[Stored data]
|---|

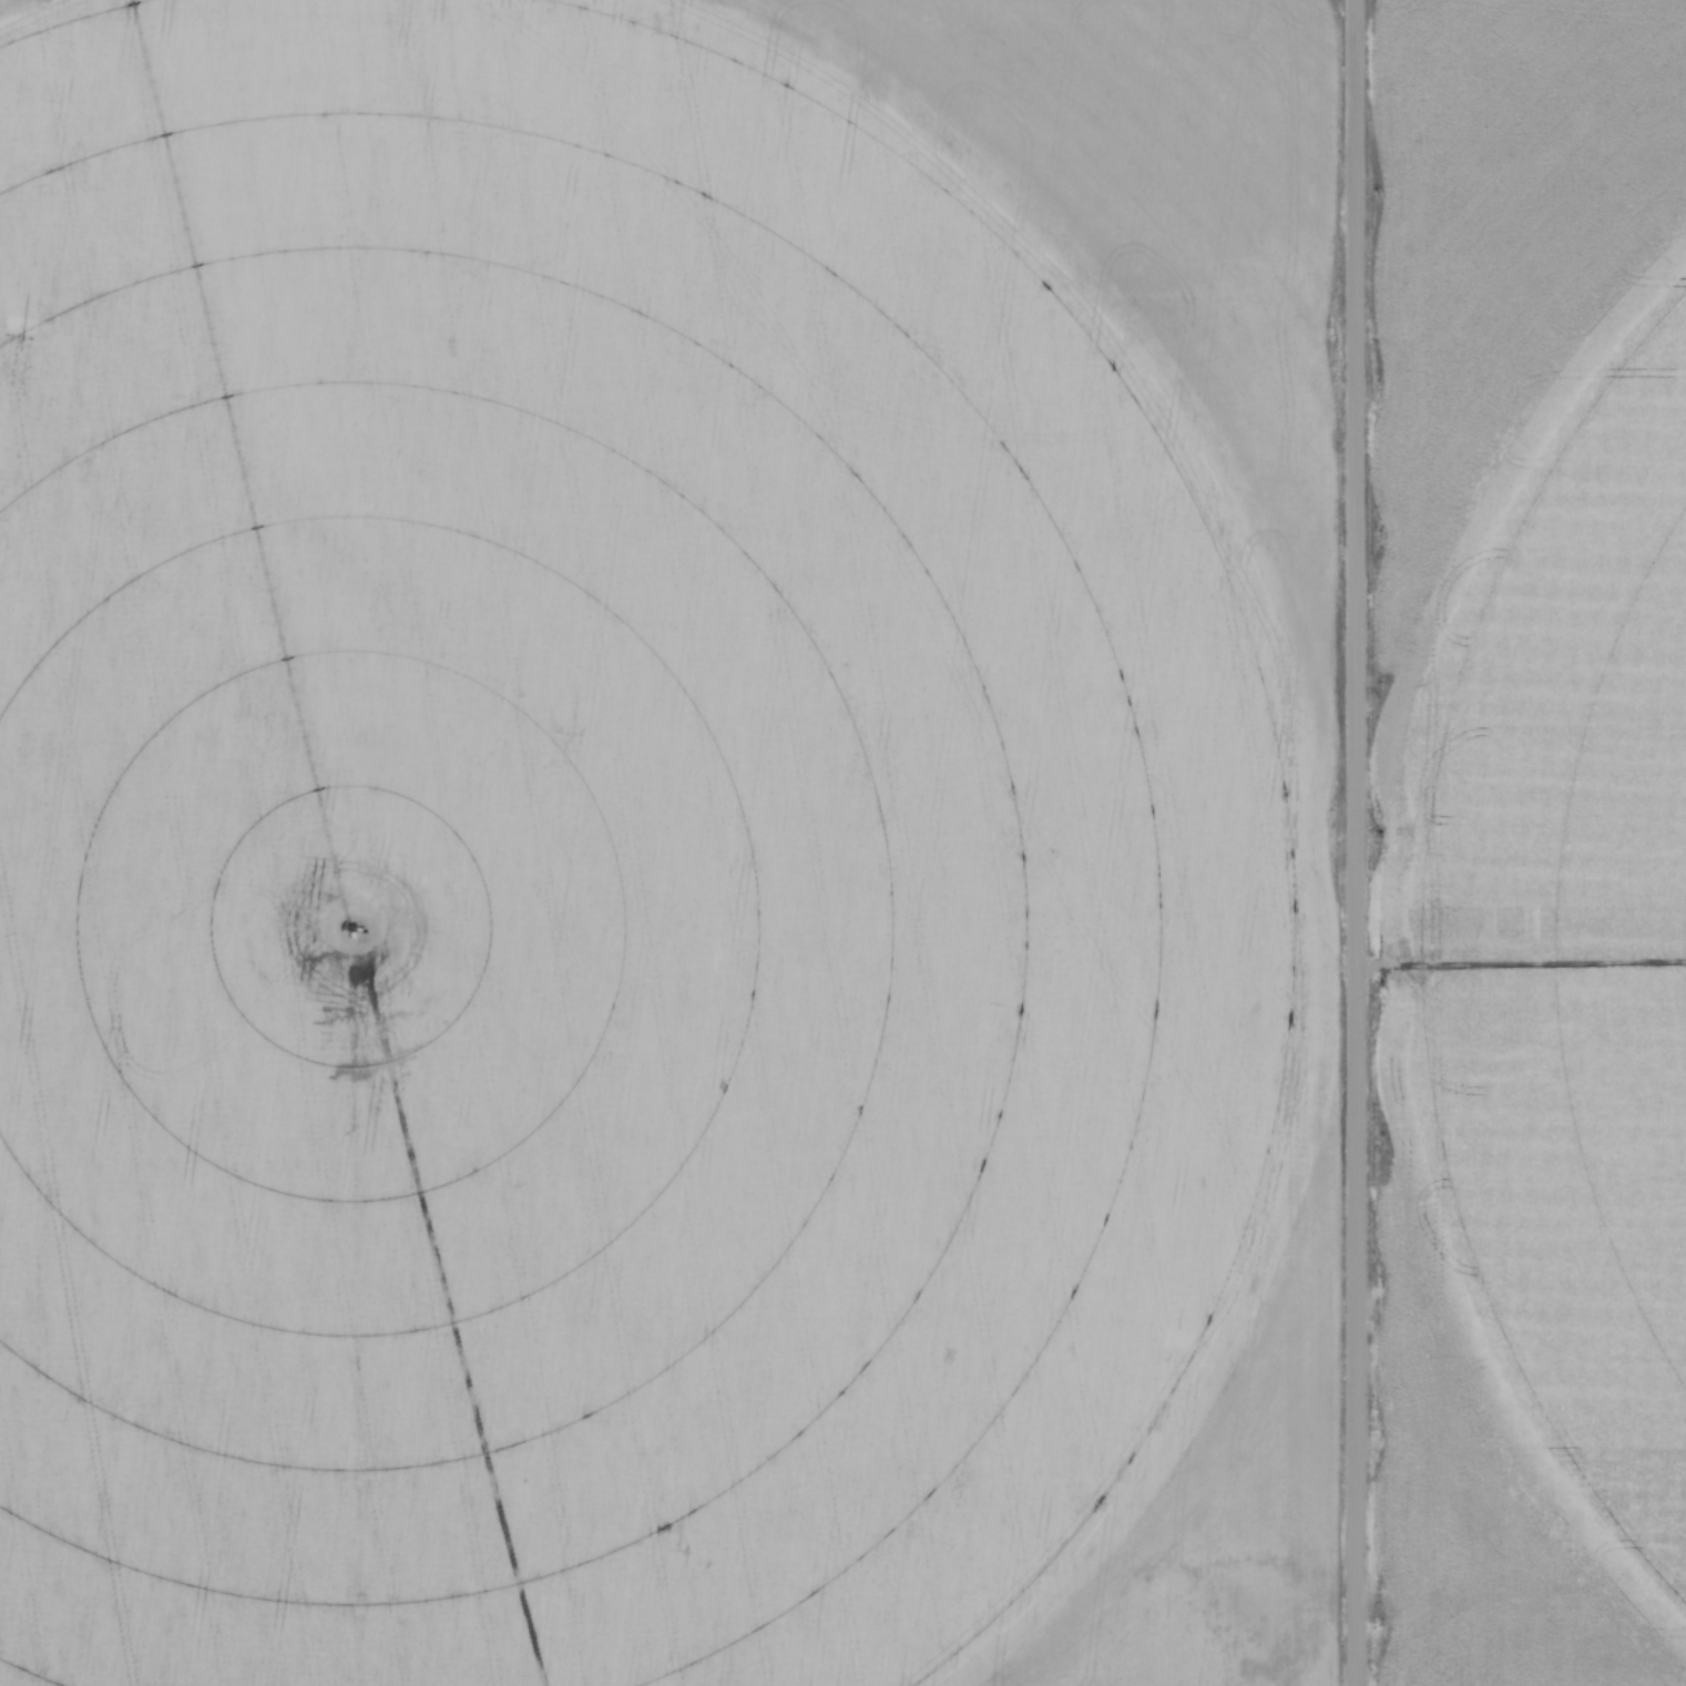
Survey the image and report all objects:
crop: (1533, 838)
crop: (670, 843)
road: (1354, 843)

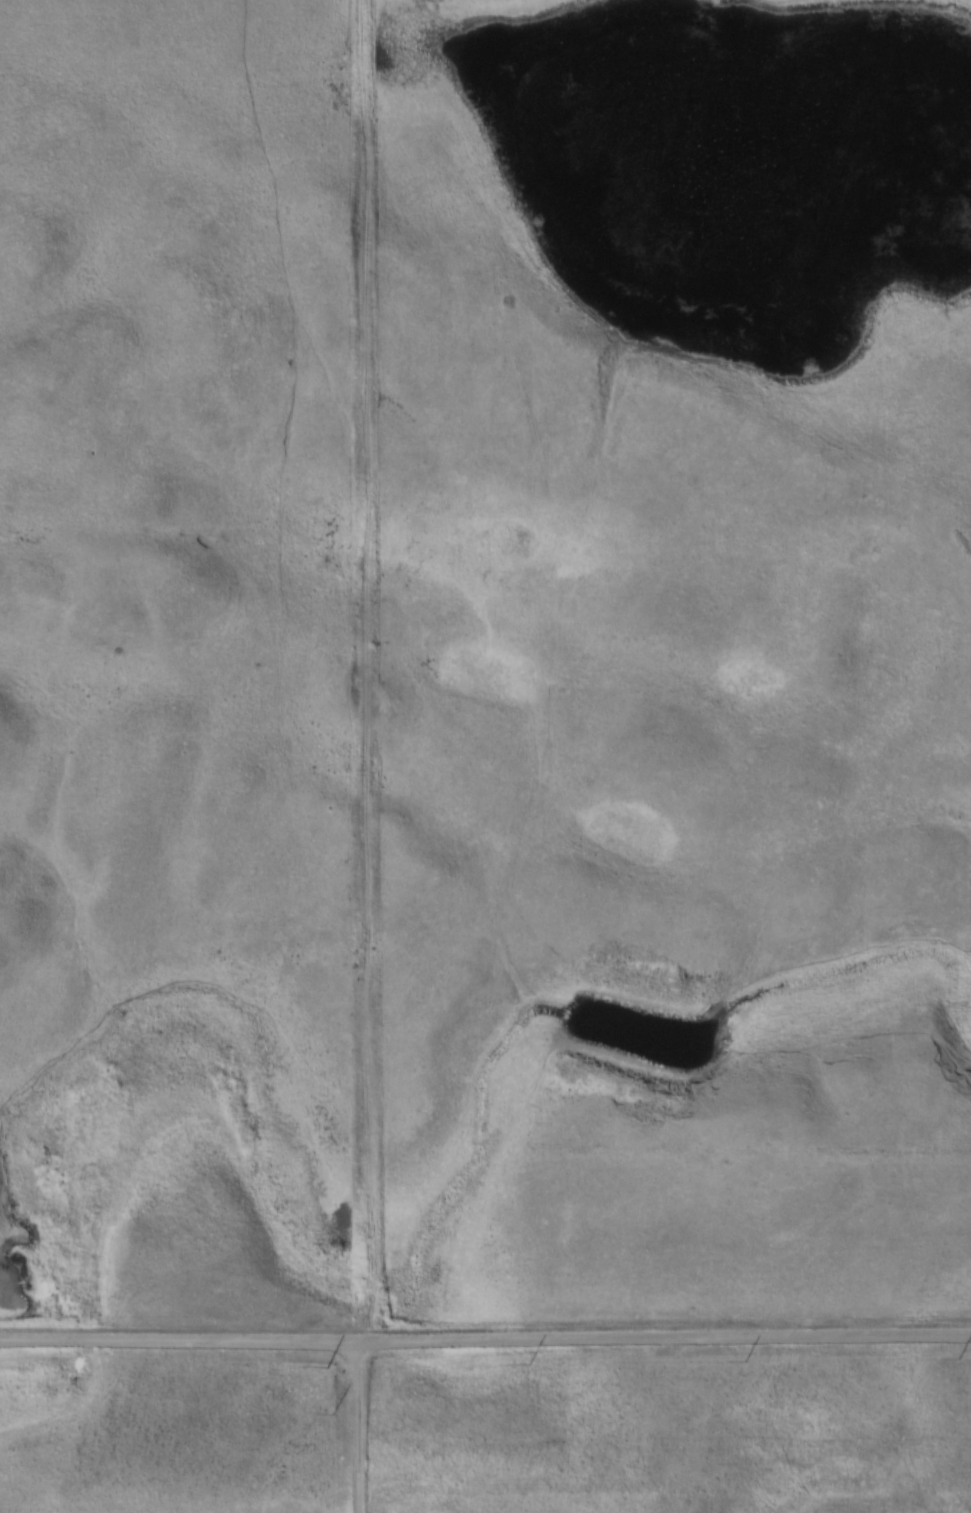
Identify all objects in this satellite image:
road: (374, 673)
road: (740, 1342)
road: (190, 1344)
road: (445, 1345)
road: (361, 1429)

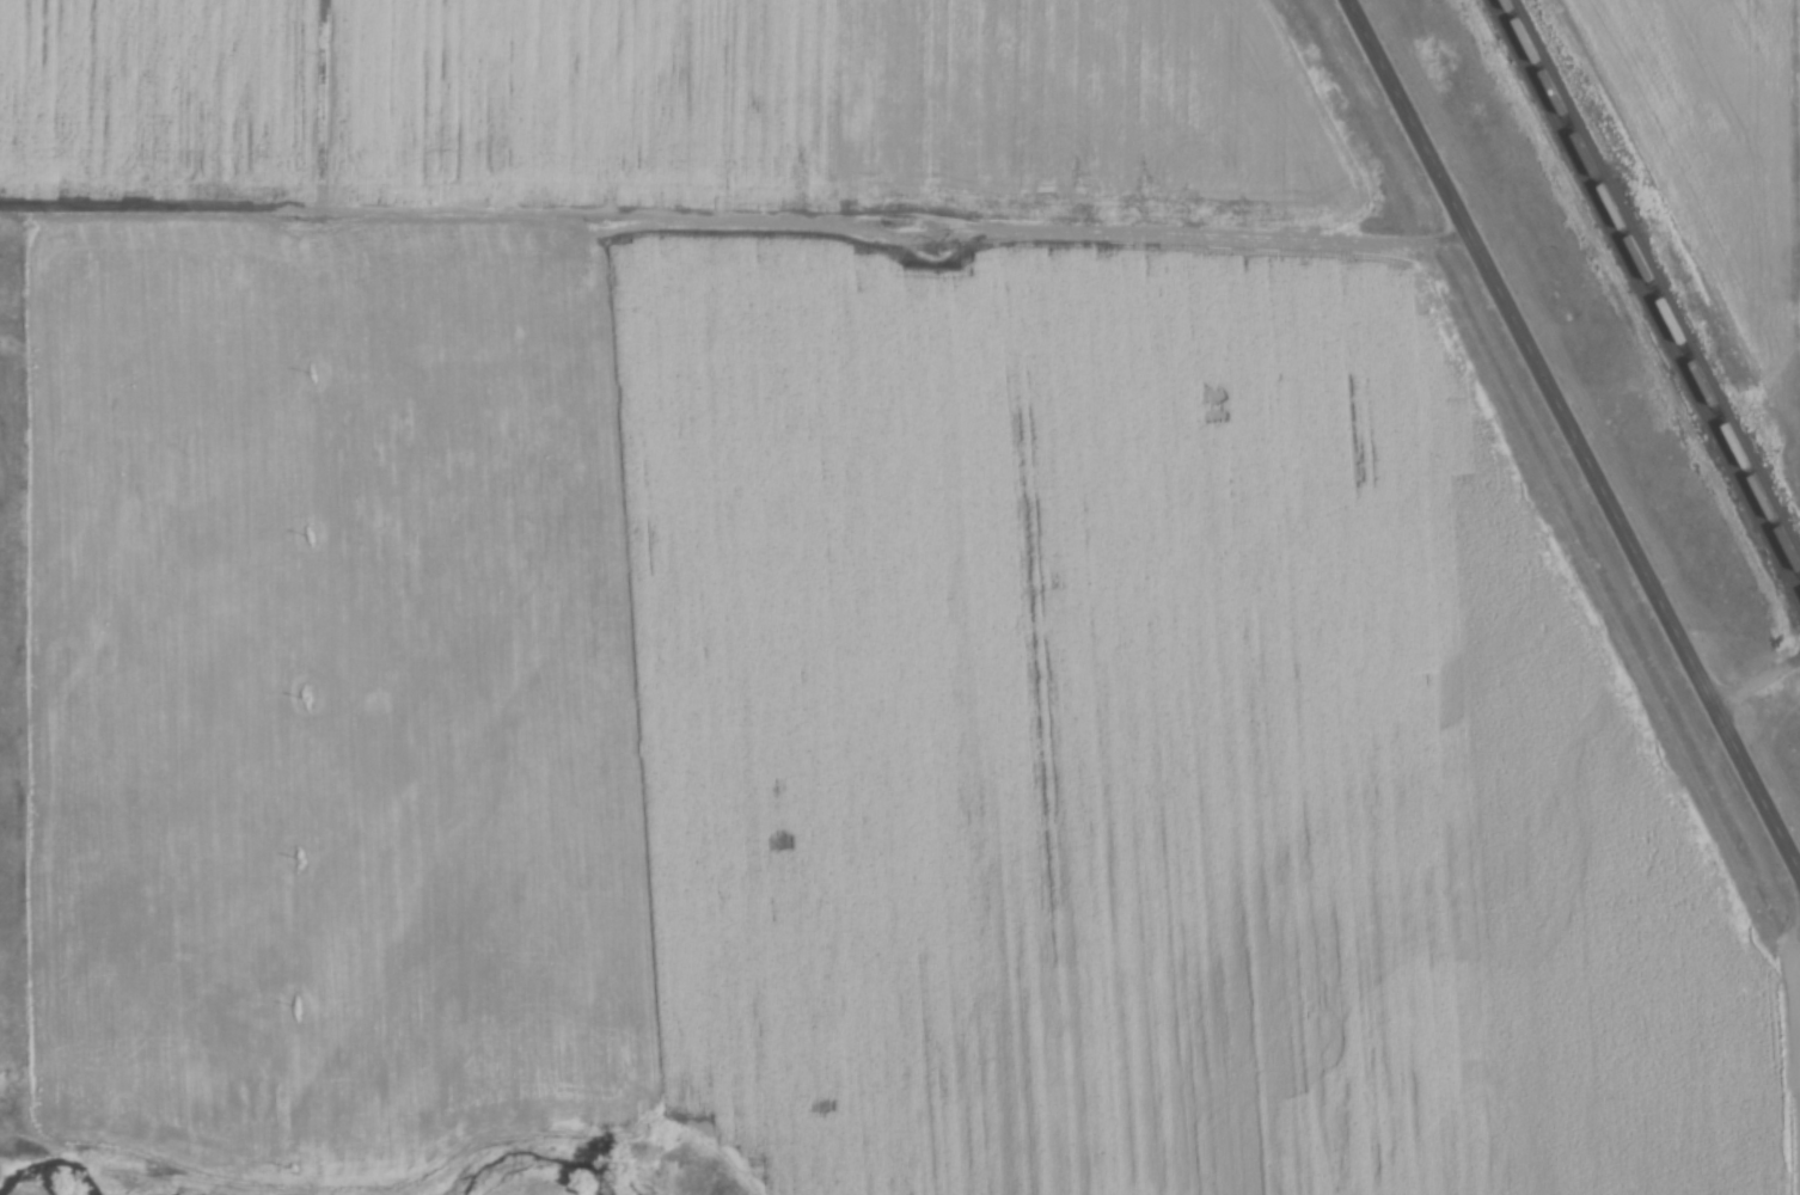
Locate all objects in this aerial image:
crop: (684, 107)
crop: (1717, 143)
railway: (1654, 283)
railway: (1647, 294)
road: (1575, 435)
road: (1756, 681)
crop: (842, 724)

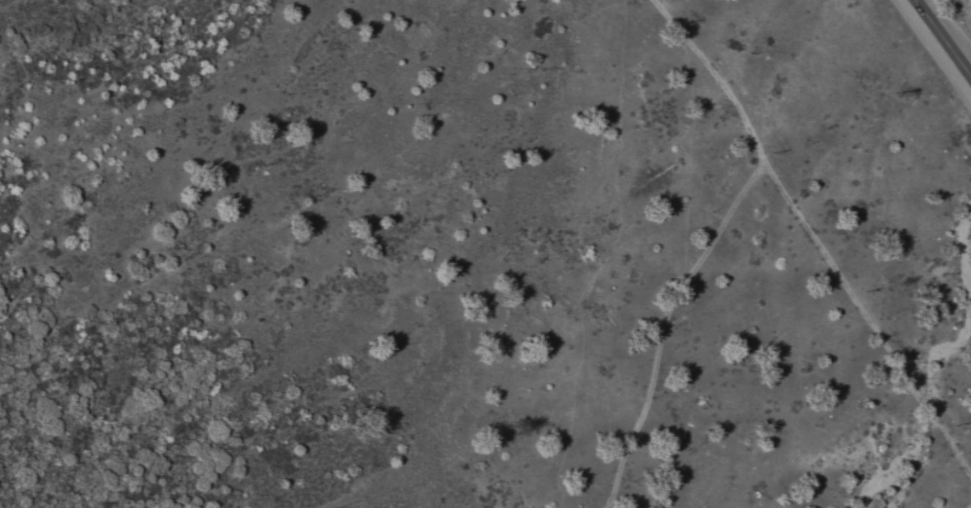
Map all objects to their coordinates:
road: (943, 37)
road: (711, 73)
road: (864, 313)
road: (664, 322)

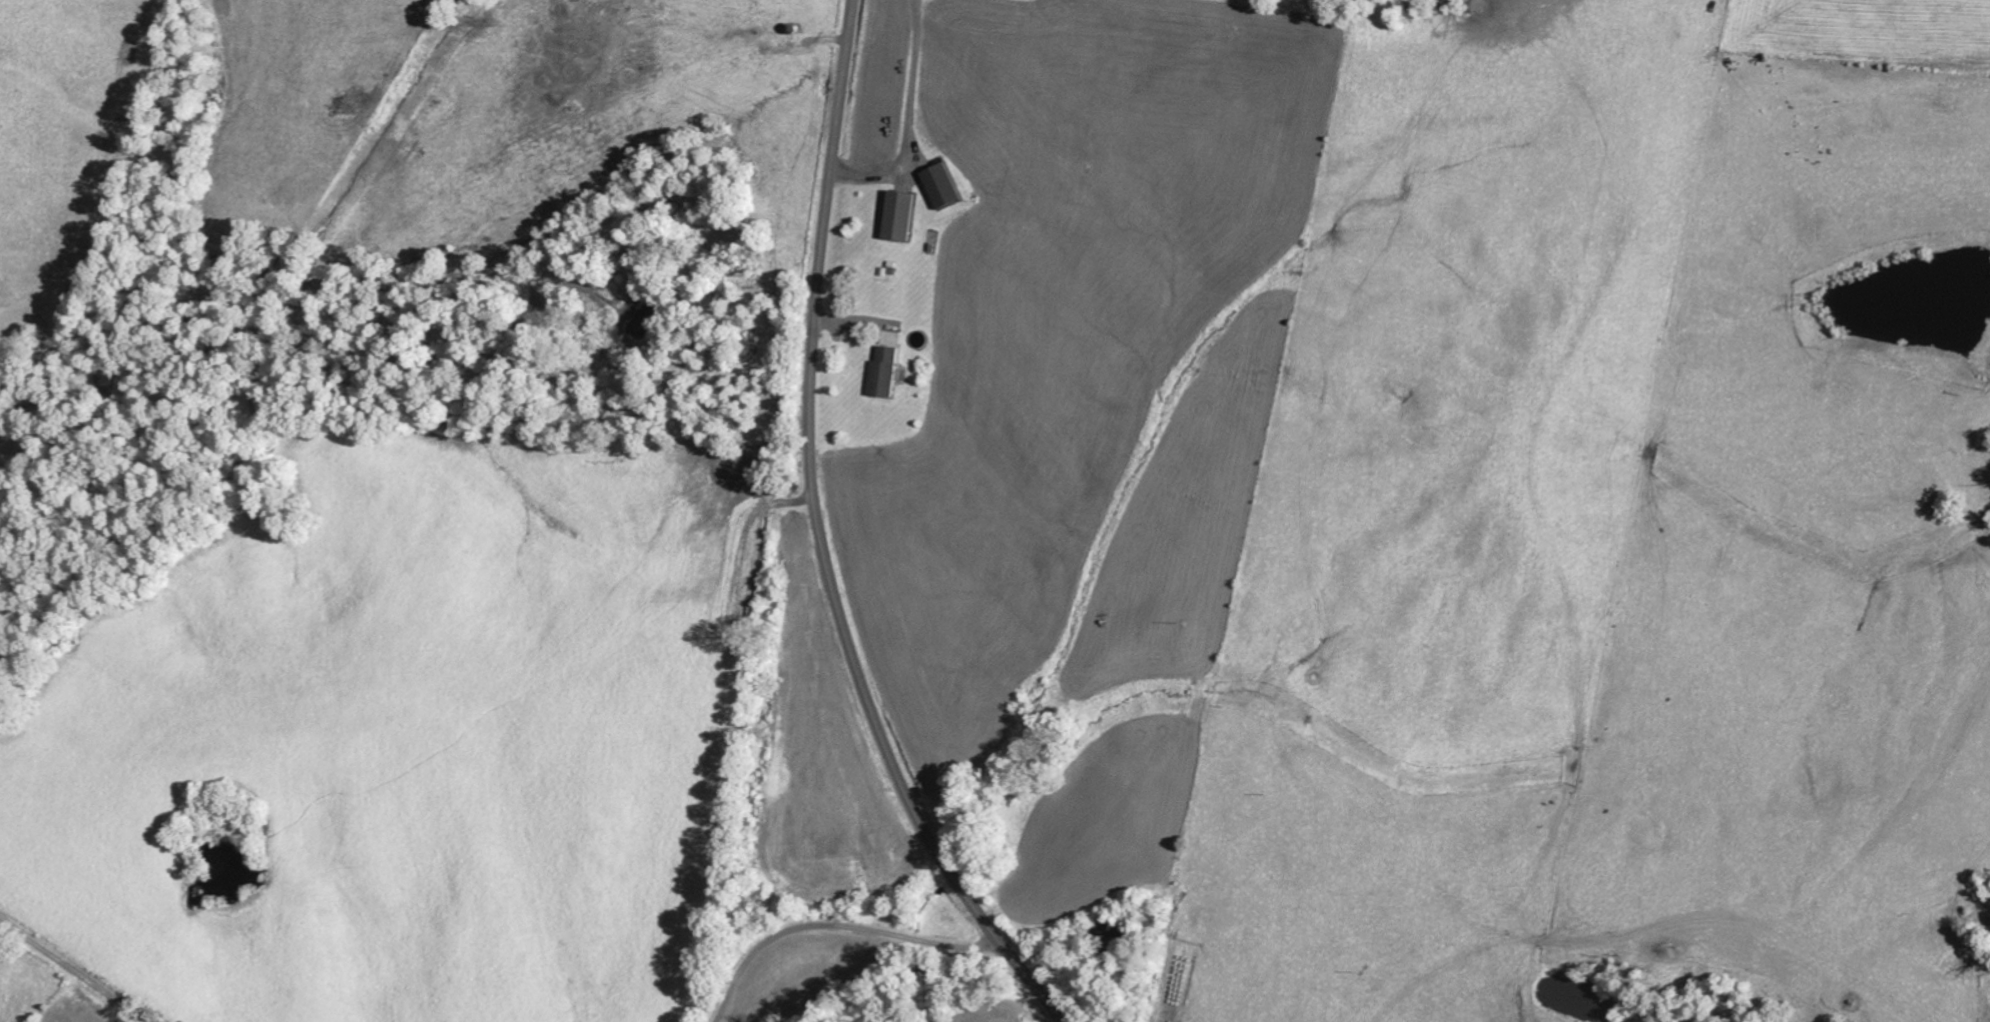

|---|

Your instructions
Return all records verbatim and drop the pictures.

Expected answer
Survey the image and report all objects:
crop: (1533, 838)
crop: (670, 843)
road: (1354, 843)

Identify all objects in this satellite image:
road: (374, 673)
road: (740, 1342)
road: (190, 1344)
road: (445, 1345)
road: (361, 1429)

Locate all objects in this aerial image:
crop: (684, 107)
crop: (1717, 143)
railway: (1654, 283)
railway: (1647, 294)
road: (1575, 435)
road: (1756, 681)
crop: (842, 724)

Map all objects to their coordinates:
road: (943, 37)
road: (711, 73)
road: (864, 313)
road: (664, 322)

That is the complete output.